Return nothing but the lines from the one containing "RFID3: RC522 -> PN532" through the end of the records below, exactly as they stand and without pictures.

[Dataset records]
---------------

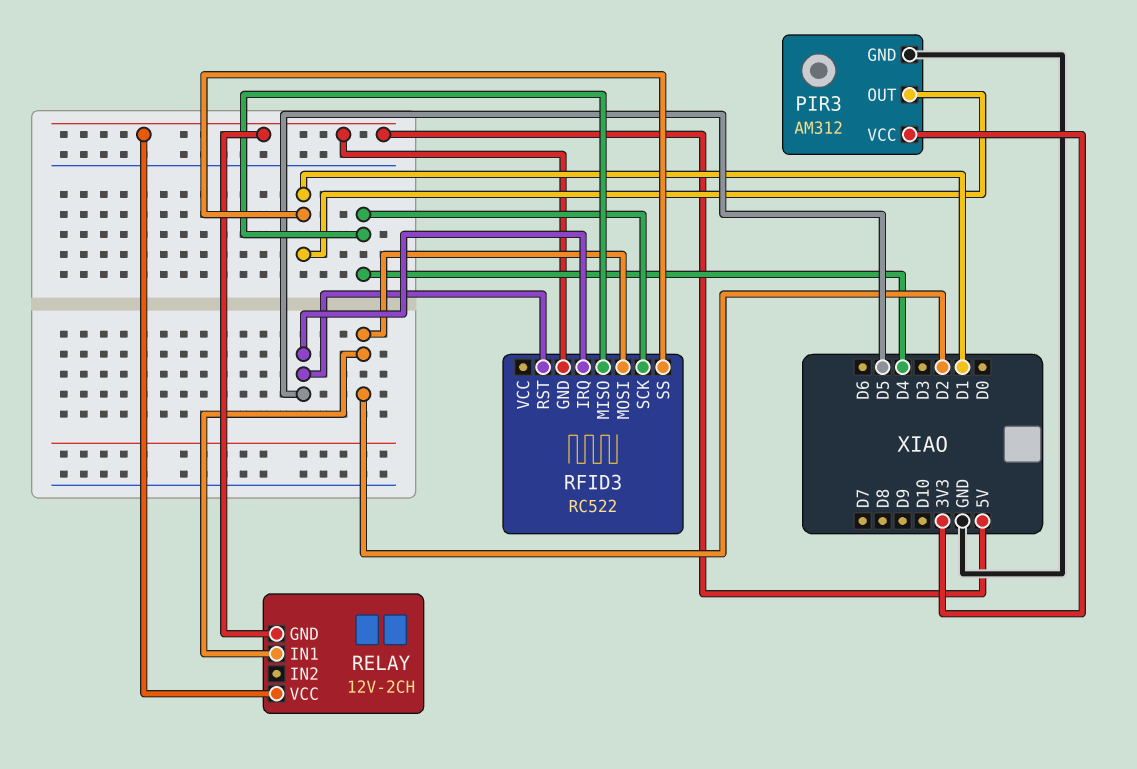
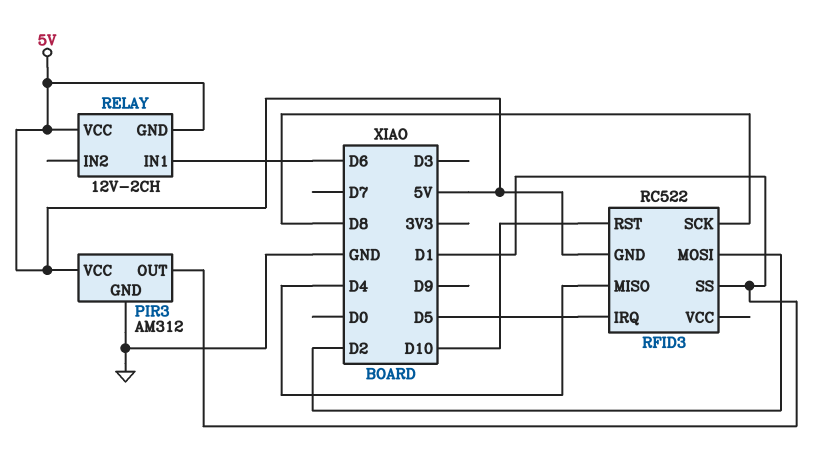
PIR3 pin VCC: 3V3 -> 5V
RELAY pin IN1: D2 -> D6
RFID3 pin RST: D5 -> D10
RFID3 pin SCK: D4 -> D8

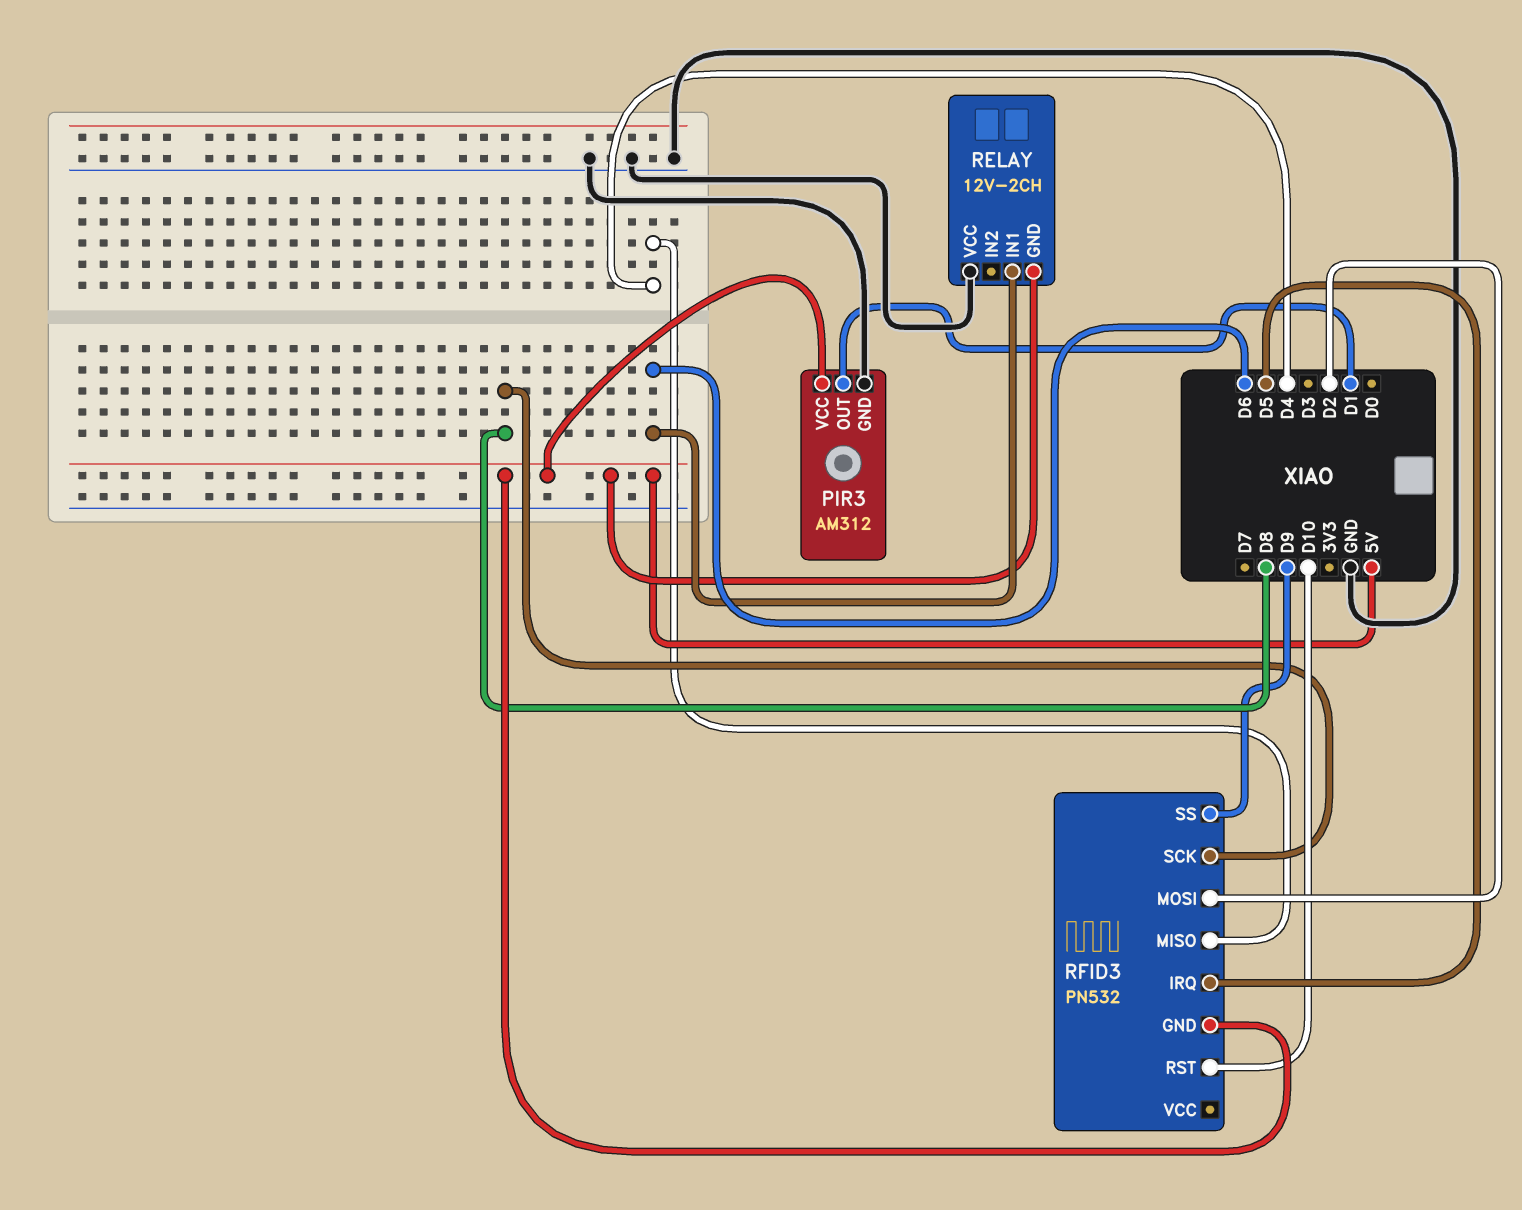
RELAY pin VCC: 5V -> GND
RFID3: RC522 -> PN532
RFID3 pin SS: D1 -> D9

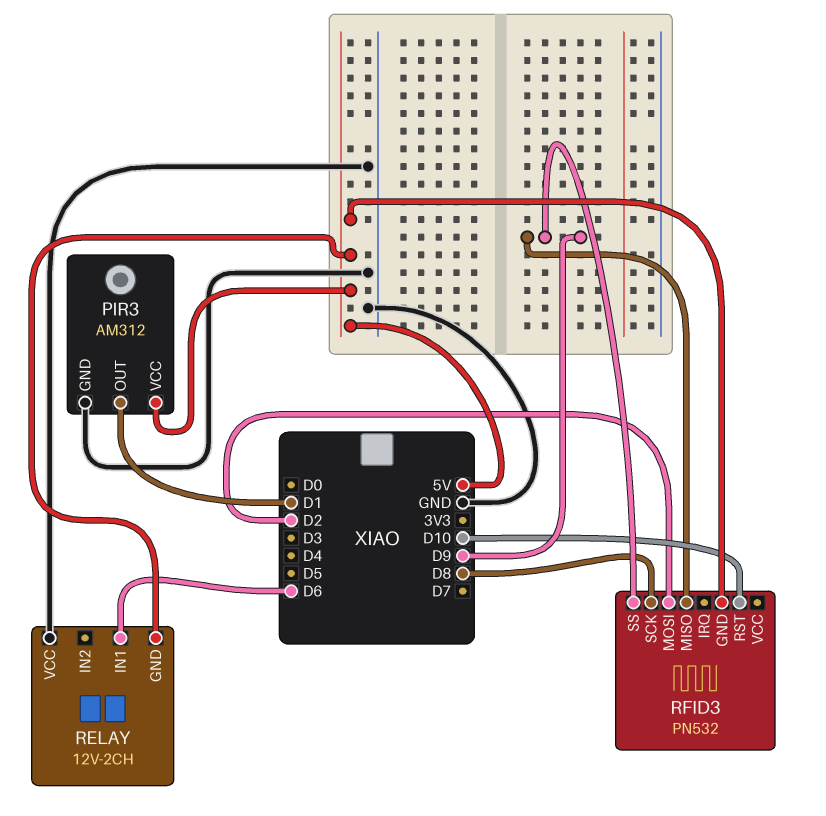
RFID3 pin IRQ: D5 -> none
RFID3 pin MISO: D4 -> D9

---------------

Completed exercise »
RFID3: RC522 -> PN532
RFID3 pin SS: D1 -> D9

RFID3 pin IRQ: D5 -> none
RFID3 pin MISO: D4 -> D9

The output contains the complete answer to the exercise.